RECORDS FOR THIS TASK section start
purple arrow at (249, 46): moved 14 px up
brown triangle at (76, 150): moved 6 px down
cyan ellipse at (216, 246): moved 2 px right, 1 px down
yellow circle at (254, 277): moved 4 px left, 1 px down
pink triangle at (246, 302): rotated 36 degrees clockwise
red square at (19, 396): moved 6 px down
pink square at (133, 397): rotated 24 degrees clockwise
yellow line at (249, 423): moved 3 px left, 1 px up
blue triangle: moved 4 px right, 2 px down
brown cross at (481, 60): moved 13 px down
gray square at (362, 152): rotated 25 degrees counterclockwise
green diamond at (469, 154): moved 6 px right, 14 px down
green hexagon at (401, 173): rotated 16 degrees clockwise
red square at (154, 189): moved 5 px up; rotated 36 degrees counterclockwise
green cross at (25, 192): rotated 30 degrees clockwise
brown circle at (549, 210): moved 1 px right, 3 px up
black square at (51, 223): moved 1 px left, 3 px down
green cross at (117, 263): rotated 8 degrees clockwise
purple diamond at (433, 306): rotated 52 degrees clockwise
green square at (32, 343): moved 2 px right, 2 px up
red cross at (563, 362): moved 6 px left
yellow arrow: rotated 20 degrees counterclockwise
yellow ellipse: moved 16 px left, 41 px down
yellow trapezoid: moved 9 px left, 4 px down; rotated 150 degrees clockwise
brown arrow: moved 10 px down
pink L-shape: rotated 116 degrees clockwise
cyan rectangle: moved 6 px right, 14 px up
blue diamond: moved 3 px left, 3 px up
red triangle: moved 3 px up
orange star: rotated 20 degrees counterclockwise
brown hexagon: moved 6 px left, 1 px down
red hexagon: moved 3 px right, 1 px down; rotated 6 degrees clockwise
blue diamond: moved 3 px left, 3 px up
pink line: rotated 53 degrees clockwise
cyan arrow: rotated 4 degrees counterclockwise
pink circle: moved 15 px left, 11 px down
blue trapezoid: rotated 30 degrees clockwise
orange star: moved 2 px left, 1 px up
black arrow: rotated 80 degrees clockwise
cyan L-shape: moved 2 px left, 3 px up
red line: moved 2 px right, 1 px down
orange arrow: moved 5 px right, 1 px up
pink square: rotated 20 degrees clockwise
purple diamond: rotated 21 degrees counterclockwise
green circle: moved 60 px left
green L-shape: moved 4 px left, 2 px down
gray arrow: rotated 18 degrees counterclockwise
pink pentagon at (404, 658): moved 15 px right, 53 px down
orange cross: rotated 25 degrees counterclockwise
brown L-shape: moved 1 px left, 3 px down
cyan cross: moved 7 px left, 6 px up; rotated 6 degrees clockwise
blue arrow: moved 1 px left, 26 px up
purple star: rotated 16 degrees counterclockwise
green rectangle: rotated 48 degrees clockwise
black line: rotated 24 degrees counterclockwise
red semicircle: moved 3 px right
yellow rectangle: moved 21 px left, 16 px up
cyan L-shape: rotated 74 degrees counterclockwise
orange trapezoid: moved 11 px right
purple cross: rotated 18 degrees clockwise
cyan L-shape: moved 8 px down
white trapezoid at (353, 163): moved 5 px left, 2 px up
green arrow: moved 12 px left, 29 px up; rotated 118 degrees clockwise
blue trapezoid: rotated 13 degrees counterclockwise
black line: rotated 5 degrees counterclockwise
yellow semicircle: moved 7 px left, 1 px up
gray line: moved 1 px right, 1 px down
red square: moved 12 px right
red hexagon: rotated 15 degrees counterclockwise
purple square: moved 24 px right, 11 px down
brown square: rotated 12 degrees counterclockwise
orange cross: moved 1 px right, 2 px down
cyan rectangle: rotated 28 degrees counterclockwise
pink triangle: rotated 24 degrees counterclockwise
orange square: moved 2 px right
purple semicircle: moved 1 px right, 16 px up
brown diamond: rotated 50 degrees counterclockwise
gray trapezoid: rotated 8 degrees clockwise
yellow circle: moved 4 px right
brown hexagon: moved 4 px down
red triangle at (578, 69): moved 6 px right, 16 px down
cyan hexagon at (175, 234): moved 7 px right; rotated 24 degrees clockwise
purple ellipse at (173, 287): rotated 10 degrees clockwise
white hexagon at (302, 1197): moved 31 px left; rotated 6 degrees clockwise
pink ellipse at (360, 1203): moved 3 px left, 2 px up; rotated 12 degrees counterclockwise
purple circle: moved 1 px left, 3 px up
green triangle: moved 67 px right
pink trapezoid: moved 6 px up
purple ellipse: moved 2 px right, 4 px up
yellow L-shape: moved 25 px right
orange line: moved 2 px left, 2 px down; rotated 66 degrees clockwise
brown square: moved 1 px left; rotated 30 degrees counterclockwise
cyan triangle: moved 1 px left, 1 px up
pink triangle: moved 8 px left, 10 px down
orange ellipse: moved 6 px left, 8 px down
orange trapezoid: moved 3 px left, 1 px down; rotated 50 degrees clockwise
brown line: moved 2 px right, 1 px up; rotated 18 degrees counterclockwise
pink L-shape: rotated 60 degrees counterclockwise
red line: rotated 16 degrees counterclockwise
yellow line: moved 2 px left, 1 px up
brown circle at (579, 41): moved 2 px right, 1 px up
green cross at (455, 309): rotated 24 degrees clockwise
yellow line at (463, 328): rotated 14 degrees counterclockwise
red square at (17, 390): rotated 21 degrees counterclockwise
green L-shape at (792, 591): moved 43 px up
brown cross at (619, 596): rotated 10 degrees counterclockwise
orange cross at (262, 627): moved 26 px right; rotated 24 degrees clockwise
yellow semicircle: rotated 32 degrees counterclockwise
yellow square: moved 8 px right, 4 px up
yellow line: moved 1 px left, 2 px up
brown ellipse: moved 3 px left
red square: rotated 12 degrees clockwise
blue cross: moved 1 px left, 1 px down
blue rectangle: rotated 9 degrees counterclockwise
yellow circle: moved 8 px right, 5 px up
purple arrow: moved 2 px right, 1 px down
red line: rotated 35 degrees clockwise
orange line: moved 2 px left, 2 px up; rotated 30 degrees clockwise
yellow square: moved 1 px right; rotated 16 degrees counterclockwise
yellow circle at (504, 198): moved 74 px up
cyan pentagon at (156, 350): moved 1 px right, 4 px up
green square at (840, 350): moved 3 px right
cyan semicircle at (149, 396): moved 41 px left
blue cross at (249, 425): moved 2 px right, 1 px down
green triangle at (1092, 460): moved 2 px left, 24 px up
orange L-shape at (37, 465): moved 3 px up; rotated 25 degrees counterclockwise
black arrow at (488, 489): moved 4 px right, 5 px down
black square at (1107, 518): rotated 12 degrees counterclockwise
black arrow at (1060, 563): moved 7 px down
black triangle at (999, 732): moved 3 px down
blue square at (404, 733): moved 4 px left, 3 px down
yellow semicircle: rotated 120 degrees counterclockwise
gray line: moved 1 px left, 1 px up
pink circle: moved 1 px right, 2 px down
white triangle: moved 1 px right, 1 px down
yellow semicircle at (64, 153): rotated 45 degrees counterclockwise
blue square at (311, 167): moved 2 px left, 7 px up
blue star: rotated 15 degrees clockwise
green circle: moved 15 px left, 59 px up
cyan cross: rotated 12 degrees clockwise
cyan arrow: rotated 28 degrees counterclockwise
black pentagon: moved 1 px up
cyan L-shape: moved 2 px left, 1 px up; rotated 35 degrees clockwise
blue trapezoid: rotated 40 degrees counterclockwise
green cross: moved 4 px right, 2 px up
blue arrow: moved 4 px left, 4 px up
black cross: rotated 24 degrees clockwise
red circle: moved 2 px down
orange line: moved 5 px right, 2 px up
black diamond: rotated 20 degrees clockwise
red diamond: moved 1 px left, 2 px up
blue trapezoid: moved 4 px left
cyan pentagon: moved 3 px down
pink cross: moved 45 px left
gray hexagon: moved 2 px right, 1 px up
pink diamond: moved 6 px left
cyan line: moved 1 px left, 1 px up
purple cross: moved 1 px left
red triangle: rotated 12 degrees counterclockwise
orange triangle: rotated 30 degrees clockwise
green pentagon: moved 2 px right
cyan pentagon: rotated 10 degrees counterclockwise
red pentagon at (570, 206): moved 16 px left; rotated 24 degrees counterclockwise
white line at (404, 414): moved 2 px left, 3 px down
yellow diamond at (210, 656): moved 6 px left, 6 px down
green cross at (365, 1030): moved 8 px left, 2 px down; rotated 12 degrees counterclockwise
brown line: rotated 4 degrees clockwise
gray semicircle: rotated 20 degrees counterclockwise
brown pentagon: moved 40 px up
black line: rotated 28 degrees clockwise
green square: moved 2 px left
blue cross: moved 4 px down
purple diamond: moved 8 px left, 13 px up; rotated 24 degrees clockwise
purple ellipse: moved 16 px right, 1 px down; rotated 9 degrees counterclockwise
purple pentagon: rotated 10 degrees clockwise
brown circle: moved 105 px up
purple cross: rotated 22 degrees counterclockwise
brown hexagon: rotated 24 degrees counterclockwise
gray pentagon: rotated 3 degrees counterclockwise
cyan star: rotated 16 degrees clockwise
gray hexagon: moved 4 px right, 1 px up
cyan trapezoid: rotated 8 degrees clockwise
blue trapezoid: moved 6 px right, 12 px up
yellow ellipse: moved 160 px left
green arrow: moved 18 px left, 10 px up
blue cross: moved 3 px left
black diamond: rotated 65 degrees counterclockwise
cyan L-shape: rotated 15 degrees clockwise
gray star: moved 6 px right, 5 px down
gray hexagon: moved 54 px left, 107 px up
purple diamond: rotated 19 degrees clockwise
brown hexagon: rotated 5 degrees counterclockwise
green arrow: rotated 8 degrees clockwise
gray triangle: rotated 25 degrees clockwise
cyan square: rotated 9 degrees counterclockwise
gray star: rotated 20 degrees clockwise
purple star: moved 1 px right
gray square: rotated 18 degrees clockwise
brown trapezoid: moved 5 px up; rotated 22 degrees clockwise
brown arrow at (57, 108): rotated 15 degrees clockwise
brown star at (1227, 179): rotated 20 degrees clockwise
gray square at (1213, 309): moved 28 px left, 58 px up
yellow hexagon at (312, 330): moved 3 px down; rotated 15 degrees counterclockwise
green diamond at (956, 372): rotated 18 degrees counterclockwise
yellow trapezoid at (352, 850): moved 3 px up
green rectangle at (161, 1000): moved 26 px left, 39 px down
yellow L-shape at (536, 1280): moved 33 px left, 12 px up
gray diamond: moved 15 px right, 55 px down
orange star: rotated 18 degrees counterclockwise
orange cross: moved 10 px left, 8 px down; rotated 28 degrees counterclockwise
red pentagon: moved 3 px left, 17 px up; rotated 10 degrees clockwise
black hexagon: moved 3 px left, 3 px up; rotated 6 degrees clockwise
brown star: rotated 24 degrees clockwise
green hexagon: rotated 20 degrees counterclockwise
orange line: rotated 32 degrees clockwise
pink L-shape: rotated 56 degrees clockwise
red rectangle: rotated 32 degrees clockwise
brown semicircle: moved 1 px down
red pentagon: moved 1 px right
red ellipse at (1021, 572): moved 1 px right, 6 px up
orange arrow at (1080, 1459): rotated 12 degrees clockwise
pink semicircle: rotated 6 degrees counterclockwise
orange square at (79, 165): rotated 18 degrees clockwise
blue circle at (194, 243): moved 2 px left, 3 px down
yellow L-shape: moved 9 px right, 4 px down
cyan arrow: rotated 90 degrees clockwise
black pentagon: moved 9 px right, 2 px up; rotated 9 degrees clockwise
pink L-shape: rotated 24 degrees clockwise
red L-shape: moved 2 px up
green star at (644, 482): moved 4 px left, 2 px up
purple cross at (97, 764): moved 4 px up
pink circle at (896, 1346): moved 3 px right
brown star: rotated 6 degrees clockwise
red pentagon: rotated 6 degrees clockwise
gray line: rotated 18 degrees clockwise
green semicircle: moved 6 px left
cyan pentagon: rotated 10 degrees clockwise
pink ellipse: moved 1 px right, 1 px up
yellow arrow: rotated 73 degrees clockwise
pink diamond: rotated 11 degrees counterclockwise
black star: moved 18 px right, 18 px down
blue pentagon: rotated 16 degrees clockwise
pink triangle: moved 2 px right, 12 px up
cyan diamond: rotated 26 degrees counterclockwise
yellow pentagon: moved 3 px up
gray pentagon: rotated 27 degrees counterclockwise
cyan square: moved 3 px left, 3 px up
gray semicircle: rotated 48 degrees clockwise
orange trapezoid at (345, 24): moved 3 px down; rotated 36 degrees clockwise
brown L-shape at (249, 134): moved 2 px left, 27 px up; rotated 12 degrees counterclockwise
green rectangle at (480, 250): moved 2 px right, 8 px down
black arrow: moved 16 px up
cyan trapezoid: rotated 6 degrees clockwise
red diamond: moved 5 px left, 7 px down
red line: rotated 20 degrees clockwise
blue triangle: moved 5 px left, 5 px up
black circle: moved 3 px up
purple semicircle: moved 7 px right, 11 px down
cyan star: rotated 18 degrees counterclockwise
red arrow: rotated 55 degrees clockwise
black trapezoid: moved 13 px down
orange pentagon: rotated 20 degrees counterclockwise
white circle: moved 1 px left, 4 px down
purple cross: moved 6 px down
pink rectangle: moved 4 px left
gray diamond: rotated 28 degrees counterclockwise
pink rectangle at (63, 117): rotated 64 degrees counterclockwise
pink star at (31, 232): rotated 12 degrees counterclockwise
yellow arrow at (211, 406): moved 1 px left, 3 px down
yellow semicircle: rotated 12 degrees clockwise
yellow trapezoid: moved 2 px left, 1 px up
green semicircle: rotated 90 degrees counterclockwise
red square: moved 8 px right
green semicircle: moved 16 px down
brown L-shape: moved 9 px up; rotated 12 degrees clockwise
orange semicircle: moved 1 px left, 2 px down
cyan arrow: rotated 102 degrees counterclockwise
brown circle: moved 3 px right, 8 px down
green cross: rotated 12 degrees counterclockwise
RECORDS FOR THIS TASK section end
When a line in the data holds the word "rectangle", show that line.

**SOLUTION**
cyan rectangle: moved 6 px right, 14 px up
green rectangle: rotated 48 degrees clockwise
yellow rectangle: moved 21 px left, 16 px up
cyan rectangle: rotated 28 degrees counterclockwise
blue rectangle: rotated 9 degrees counterclockwise
green rectangle at (161, 1000): moved 26 px left, 39 px down
red rectangle: rotated 32 degrees clockwise
green rectangle at (480, 250): moved 2 px right, 8 px down
pink rectangle: moved 4 px left
pink rectangle at (63, 117): rotated 64 degrees counterclockwise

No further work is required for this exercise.